=== Short problem ===
Reproduce the entries below from the line with "Determine the [X, Y]" to the line with "Pikeham [773, 1242]", both ends included, and shift each answer coordinate by adding 99 to both of its numbers. Omit the pictures.

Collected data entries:
<<<<

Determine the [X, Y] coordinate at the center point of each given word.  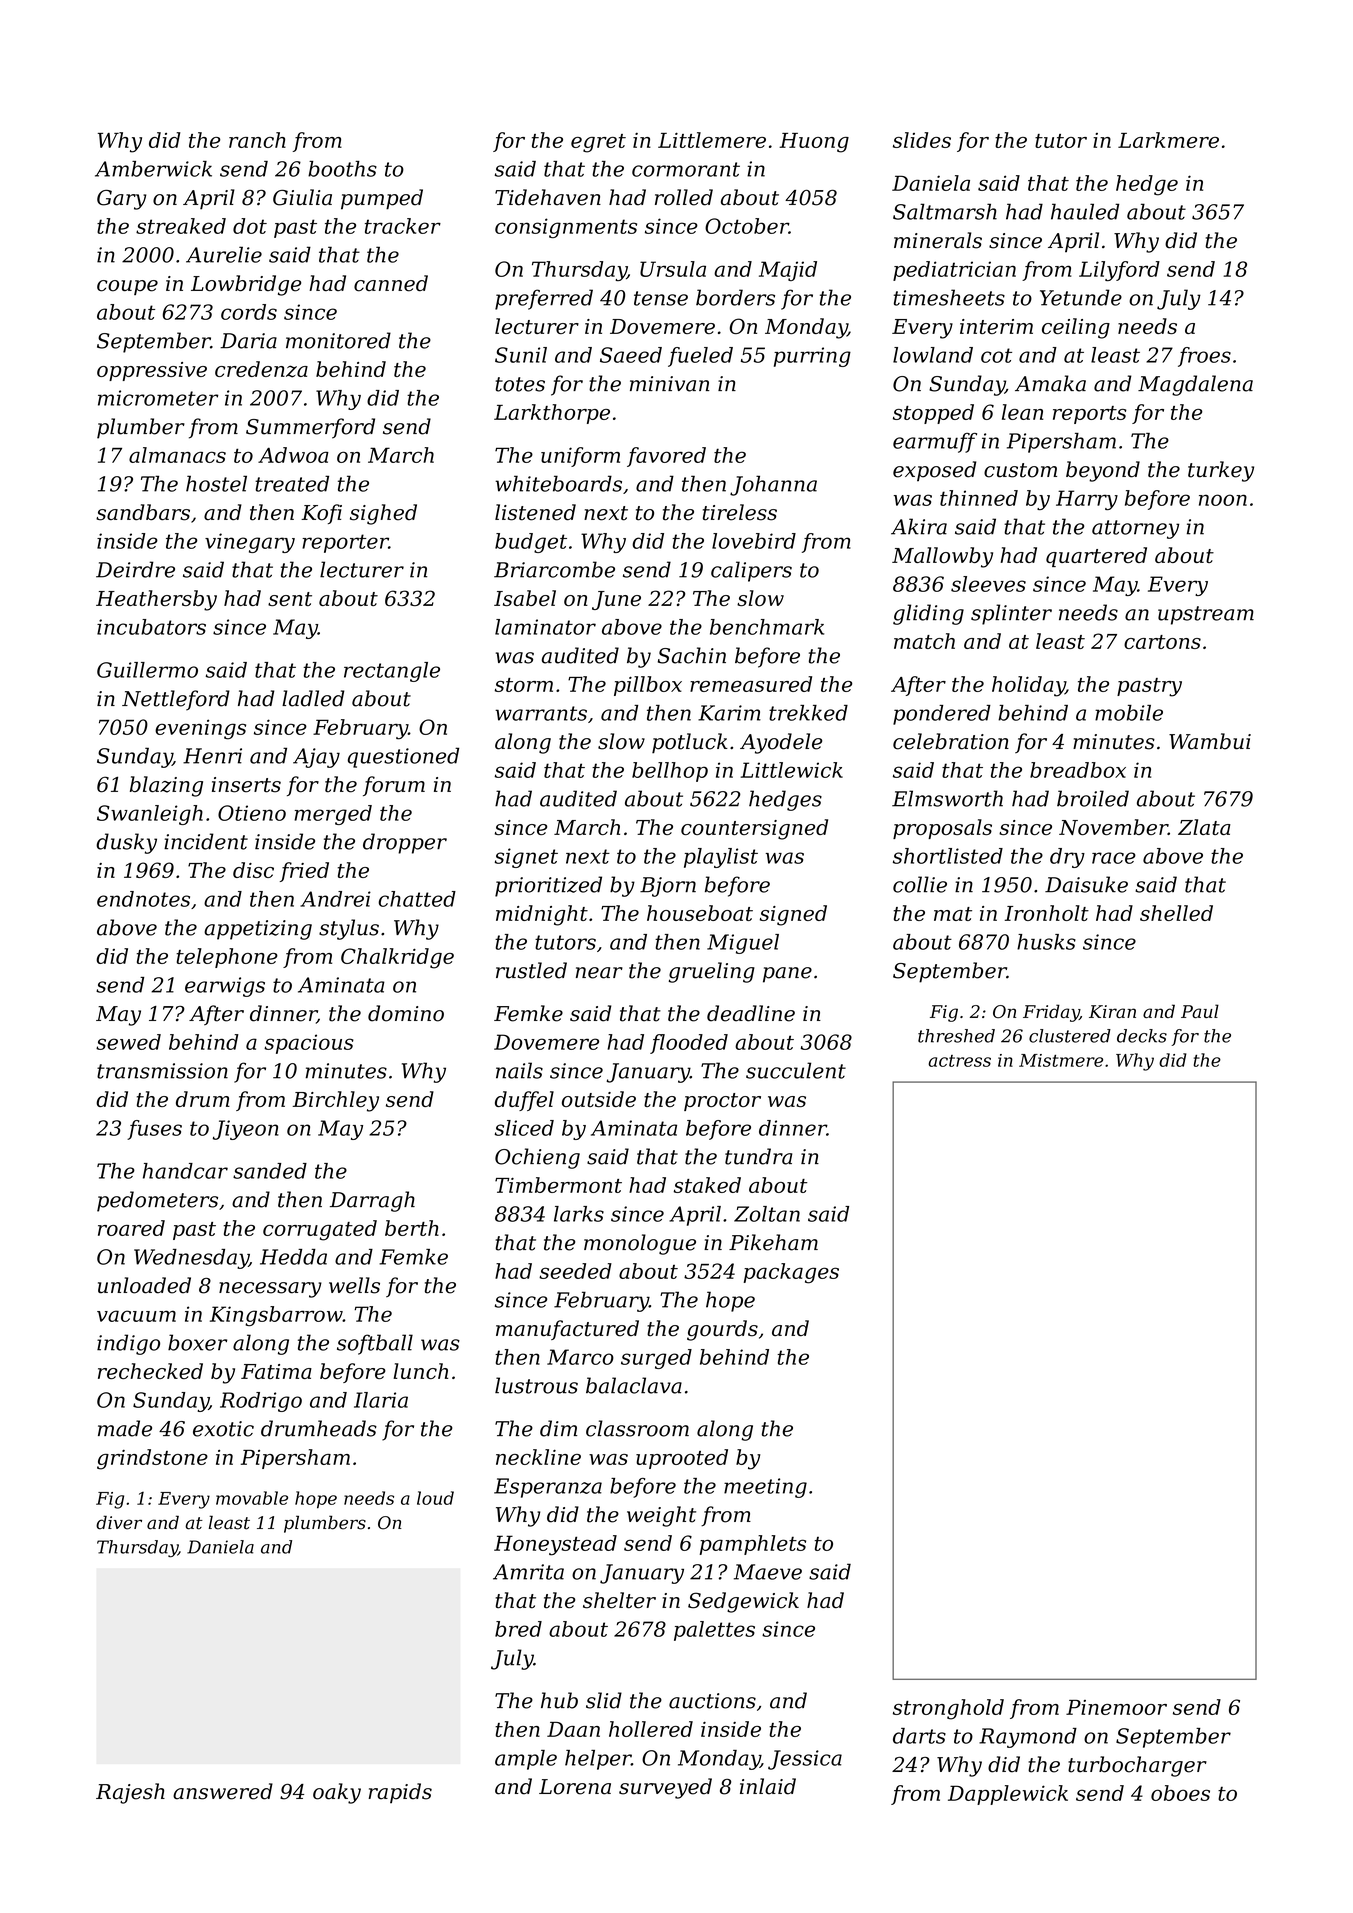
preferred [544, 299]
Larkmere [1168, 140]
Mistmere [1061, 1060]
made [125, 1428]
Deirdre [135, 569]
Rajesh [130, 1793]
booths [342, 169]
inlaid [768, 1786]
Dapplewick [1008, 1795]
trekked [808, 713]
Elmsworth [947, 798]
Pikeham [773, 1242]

>>>>
<<<<

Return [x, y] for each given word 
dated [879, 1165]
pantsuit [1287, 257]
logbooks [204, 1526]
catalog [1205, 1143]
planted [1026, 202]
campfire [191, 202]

>>>>

=== Expected answer ===
Determine the [X, Y] coordinate at the center point of each given word.  
preferred [643, 398]
Larkmere [1267, 239]
Mistmere [1160, 1159]
made [224, 1527]
Deirdre [234, 668]
Rajesh [229, 1892]
booths [441, 268]
inlaid [867, 1885]
Dapplewick [1107, 1894]
trekked [907, 812]
Elmsworth [1046, 897]
Pikeham [872, 1341]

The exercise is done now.